WHAT YOU ARE ASKED TO DO — Please return the whole listing exactly.

RECORDS FOR THE EXERCISE —
-=-=-

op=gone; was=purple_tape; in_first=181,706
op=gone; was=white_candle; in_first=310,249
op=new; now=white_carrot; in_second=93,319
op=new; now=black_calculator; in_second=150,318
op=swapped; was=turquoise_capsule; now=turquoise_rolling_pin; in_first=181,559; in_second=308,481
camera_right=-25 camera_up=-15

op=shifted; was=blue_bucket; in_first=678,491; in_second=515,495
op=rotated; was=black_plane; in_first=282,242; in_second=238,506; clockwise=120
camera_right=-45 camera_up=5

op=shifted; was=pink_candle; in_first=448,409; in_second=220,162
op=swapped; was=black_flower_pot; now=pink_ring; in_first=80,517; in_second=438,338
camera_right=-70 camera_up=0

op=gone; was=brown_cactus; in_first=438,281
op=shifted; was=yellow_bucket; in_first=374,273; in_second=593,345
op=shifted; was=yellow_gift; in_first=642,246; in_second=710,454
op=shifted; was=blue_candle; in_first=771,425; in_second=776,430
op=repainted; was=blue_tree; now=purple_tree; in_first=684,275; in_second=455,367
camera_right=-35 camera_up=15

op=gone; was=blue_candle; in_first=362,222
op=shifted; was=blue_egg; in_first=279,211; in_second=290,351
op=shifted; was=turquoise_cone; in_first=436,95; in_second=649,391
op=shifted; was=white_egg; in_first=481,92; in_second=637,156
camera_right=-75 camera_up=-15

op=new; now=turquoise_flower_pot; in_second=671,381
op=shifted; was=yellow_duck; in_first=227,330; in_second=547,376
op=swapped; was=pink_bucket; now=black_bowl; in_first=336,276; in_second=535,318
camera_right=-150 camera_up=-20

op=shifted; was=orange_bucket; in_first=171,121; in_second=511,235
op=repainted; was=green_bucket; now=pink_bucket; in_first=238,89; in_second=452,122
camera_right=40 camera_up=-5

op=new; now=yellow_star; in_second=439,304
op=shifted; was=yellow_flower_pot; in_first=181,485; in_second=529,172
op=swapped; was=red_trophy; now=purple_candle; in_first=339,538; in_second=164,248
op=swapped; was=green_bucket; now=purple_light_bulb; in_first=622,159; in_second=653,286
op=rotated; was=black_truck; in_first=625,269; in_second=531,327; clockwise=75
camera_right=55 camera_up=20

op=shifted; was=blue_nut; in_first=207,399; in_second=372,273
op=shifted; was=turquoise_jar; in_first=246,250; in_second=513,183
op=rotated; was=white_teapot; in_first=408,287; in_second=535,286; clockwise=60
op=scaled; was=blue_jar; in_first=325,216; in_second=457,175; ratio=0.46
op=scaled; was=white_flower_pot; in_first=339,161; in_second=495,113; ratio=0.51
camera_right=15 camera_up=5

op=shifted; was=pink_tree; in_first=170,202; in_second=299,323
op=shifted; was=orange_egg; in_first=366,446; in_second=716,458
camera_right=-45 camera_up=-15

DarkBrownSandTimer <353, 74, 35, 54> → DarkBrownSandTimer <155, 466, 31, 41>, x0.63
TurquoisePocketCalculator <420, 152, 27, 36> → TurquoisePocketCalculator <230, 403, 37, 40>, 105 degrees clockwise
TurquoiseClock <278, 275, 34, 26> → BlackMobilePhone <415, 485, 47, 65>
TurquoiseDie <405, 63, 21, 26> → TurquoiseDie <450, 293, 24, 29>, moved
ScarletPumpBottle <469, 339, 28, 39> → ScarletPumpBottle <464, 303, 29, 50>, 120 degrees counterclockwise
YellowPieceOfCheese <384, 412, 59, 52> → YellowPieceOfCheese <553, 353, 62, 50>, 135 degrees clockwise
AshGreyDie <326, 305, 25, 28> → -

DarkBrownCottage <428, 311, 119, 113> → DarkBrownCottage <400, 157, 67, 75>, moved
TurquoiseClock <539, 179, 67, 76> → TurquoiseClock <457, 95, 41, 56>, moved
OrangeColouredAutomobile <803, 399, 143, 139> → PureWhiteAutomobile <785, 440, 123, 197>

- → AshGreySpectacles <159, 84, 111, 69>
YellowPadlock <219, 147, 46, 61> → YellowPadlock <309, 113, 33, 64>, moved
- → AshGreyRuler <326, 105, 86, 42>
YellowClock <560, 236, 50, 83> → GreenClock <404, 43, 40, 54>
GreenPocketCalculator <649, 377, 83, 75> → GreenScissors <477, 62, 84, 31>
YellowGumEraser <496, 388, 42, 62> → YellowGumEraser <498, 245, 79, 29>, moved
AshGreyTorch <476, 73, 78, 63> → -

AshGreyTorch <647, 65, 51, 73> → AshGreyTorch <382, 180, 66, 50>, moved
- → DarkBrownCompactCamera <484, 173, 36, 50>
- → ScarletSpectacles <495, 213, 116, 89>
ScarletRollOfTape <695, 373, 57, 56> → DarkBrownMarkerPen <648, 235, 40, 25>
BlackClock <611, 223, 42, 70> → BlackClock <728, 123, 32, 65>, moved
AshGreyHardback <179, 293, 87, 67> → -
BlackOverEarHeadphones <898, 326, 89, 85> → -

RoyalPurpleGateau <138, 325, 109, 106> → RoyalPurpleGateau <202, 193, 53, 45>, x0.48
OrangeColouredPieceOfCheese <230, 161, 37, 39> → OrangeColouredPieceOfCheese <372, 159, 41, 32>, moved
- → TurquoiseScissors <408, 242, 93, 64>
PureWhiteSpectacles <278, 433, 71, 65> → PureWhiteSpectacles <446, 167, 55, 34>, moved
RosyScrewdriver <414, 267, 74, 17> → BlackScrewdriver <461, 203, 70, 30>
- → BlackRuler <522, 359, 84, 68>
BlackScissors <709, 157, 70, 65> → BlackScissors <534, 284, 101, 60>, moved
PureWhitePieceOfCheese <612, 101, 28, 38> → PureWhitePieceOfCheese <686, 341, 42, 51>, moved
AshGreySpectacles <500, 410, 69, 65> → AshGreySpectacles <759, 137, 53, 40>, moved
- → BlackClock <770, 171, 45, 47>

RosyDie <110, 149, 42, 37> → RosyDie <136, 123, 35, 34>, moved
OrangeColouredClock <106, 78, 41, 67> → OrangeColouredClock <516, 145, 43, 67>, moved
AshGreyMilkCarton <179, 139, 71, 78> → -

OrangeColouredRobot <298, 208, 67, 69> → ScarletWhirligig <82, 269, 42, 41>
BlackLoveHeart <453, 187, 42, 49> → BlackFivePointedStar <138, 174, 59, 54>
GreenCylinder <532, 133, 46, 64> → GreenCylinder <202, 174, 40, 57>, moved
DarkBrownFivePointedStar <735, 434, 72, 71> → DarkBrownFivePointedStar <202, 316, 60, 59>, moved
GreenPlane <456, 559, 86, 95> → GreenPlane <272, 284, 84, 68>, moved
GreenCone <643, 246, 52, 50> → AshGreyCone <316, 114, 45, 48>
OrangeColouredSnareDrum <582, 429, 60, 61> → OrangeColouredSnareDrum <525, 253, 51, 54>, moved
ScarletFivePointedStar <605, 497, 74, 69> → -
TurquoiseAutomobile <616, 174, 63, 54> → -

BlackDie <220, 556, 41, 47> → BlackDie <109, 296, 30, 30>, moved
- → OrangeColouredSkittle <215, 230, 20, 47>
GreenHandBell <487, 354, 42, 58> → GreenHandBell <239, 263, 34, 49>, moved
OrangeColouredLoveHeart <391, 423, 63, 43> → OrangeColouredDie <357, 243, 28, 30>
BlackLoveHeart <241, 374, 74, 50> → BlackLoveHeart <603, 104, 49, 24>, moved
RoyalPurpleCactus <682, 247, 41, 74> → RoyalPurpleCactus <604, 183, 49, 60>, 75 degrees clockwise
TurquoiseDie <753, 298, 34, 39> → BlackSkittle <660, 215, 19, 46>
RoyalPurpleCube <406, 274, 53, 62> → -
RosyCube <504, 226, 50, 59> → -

-=-=-

TASK RESULT —
op=gone; was=purple_tape; in_first=181,706
op=gone; was=white_candle; in_first=310,249
op=new; now=white_carrot; in_second=93,319
op=new; now=black_calculator; in_second=150,318
op=swapped; was=turquoise_capsule; now=turquoise_rolling_pin; in_first=181,559; in_second=308,481
camera_right=-25 camera_up=-15

op=shifted; was=blue_bucket; in_first=678,491; in_second=515,495
op=rotated; was=black_plane; in_first=282,242; in_second=238,506; clockwise=120
camera_right=-45 camera_up=5

op=shifted; was=pink_candle; in_first=448,409; in_second=220,162
op=swapped; was=black_flower_pot; now=pink_ring; in_first=80,517; in_second=438,338
camera_right=-70 camera_up=0

op=gone; was=brown_cactus; in_first=438,281
op=shifted; was=yellow_bucket; in_first=374,273; in_second=593,345
op=shifted; was=yellow_gift; in_first=642,246; in_second=710,454
op=shifted; was=blue_candle; in_first=771,425; in_second=776,430
op=repainted; was=blue_tree; now=purple_tree; in_first=684,275; in_second=455,367
camera_right=-35 camera_up=15

op=gone; was=blue_candle; in_first=362,222
op=shifted; was=blue_egg; in_first=279,211; in_second=290,351
op=shifted; was=turquoise_cone; in_first=436,95; in_second=649,391
op=shifted; was=white_egg; in_first=481,92; in_second=637,156
camera_right=-75 camera_up=-15

op=new; now=turquoise_flower_pot; in_second=671,381
op=shifted; was=yellow_duck; in_first=227,330; in_second=547,376
op=swapped; was=pink_bucket; now=black_bowl; in_first=336,276; in_second=535,318
camera_right=-150 camera_up=-20

op=shifted; was=orange_bucket; in_first=171,121; in_second=511,235
op=repainted; was=green_bucket; now=pink_bucket; in_first=238,89; in_second=452,122
camera_right=40 camera_up=-5

op=new; now=yellow_star; in_second=439,304
op=shifted; was=yellow_flower_pot; in_first=181,485; in_second=529,172
op=swapped; was=red_trophy; now=purple_candle; in_first=339,538; in_second=164,248
op=swapped; was=green_bucket; now=purple_light_bulb; in_first=622,159; in_second=653,286
op=rotated; was=black_truck; in_first=625,269; in_second=531,327; clockwise=75
camera_right=55 camera_up=20

op=shifted; was=blue_nut; in_first=207,399; in_second=372,273
op=shifted; was=turquoise_jar; in_first=246,250; in_second=513,183
op=rotated; was=white_teapot; in_first=408,287; in_second=535,286; clockwise=60
op=scaled; was=blue_jar; in_first=325,216; in_second=457,175; ratio=0.46
op=scaled; was=white_flower_pot; in_first=339,161; in_second=495,113; ratio=0.51
camera_right=15 camera_up=5

op=shifted; was=pink_tree; in_first=170,202; in_second=299,323
op=shifted; was=orange_egg; in_first=366,446; in_second=716,458
camera_right=-45 camera_up=-15

DarkBrownSandTimer <353, 74, 35, 54> → DarkBrownSandTimer <155, 466, 31, 41>, x0.63
TurquoisePocketCalculator <420, 152, 27, 36> → TurquoisePocketCalculator <230, 403, 37, 40>, 105 degrees clockwise
TurquoiseClock <278, 275, 34, 26> → BlackMobilePhone <415, 485, 47, 65>
TurquoiseDie <405, 63, 21, 26> → TurquoiseDie <450, 293, 24, 29>, moved
ScarletPumpBottle <469, 339, 28, 39> → ScarletPumpBottle <464, 303, 29, 50>, 120 degrees counterclockwise
YellowPieceOfCheese <384, 412, 59, 52> → YellowPieceOfCheese <553, 353, 62, 50>, 135 degrees clockwise
AshGreyDie <326, 305, 25, 28> → -

DarkBrownCottage <428, 311, 119, 113> → DarkBrownCottage <400, 157, 67, 75>, moved
TurquoiseClock <539, 179, 67, 76> → TurquoiseClock <457, 95, 41, 56>, moved
OrangeColouredAutomobile <803, 399, 143, 139> → PureWhiteAutomobile <785, 440, 123, 197>

- → AshGreySpectacles <159, 84, 111, 69>
YellowPadlock <219, 147, 46, 61> → YellowPadlock <309, 113, 33, 64>, moved
- → AshGreyRuler <326, 105, 86, 42>
YellowClock <560, 236, 50, 83> → GreenClock <404, 43, 40, 54>
GreenPocketCalculator <649, 377, 83, 75> → GreenScissors <477, 62, 84, 31>
YellowGumEraser <496, 388, 42, 62> → YellowGumEraser <498, 245, 79, 29>, moved
AshGreyTorch <476, 73, 78, 63> → -

AshGreyTorch <647, 65, 51, 73> → AshGreyTorch <382, 180, 66, 50>, moved
- → DarkBrownCompactCamera <484, 173, 36, 50>
- → ScarletSpectacles <495, 213, 116, 89>
ScarletRollOfTape <695, 373, 57, 56> → DarkBrownMarkerPen <648, 235, 40, 25>
BlackClock <611, 223, 42, 70> → BlackClock <728, 123, 32, 65>, moved
AshGreyHardback <179, 293, 87, 67> → -
BlackOverEarHeadphones <898, 326, 89, 85> → -

RoyalPurpleGateau <138, 325, 109, 106> → RoyalPurpleGateau <202, 193, 53, 45>, x0.48
OrangeColouredPieceOfCheese <230, 161, 37, 39> → OrangeColouredPieceOfCheese <372, 159, 41, 32>, moved
- → TurquoiseScissors <408, 242, 93, 64>
PureWhiteSpectacles <278, 433, 71, 65> → PureWhiteSpectacles <446, 167, 55, 34>, moved
RosyScrewdriver <414, 267, 74, 17> → BlackScrewdriver <461, 203, 70, 30>
- → BlackRuler <522, 359, 84, 68>
BlackScissors <709, 157, 70, 65> → BlackScissors <534, 284, 101, 60>, moved
PureWhitePieceOfCheese <612, 101, 28, 38> → PureWhitePieceOfCheese <686, 341, 42, 51>, moved
AshGreySpectacles <500, 410, 69, 65> → AshGreySpectacles <759, 137, 53, 40>, moved
- → BlackClock <770, 171, 45, 47>

RosyDie <110, 149, 42, 37> → RosyDie <136, 123, 35, 34>, moved
OrangeColouredClock <106, 78, 41, 67> → OrangeColouredClock <516, 145, 43, 67>, moved
AshGreyMilkCarton <179, 139, 71, 78> → -

OrangeColouredRobot <298, 208, 67, 69> → ScarletWhirligig <82, 269, 42, 41>
BlackLoveHeart <453, 187, 42, 49> → BlackFivePointedStar <138, 174, 59, 54>
GreenCylinder <532, 133, 46, 64> → GreenCylinder <202, 174, 40, 57>, moved
DarkBrownFivePointedStar <735, 434, 72, 71> → DarkBrownFivePointedStar <202, 316, 60, 59>, moved
GreenPlane <456, 559, 86, 95> → GreenPlane <272, 284, 84, 68>, moved
GreenCone <643, 246, 52, 50> → AshGreyCone <316, 114, 45, 48>
OrangeColouredSnareDrum <582, 429, 60, 61> → OrangeColouredSnareDrum <525, 253, 51, 54>, moved
ScarletFivePointedStar <605, 497, 74, 69> → -
TurquoiseAutomobile <616, 174, 63, 54> → -

BlackDie <220, 556, 41, 47> → BlackDie <109, 296, 30, 30>, moved
- → OrangeColouredSkittle <215, 230, 20, 47>
GreenHandBell <487, 354, 42, 58> → GreenHandBell <239, 263, 34, 49>, moved
OrangeColouredLoveHeart <391, 423, 63, 43> → OrangeColouredDie <357, 243, 28, 30>
BlackLoveHeart <241, 374, 74, 50> → BlackLoveHeart <603, 104, 49, 24>, moved
RoyalPurpleCactus <682, 247, 41, 74> → RoyalPurpleCactus <604, 183, 49, 60>, 75 degrees clockwise
TurquoiseDie <753, 298, 34, 39> → BlackSkittle <660, 215, 19, 46>
RoyalPurpleCube <406, 274, 53, 62> → -
RosyCube <504, 226, 50, 59> → -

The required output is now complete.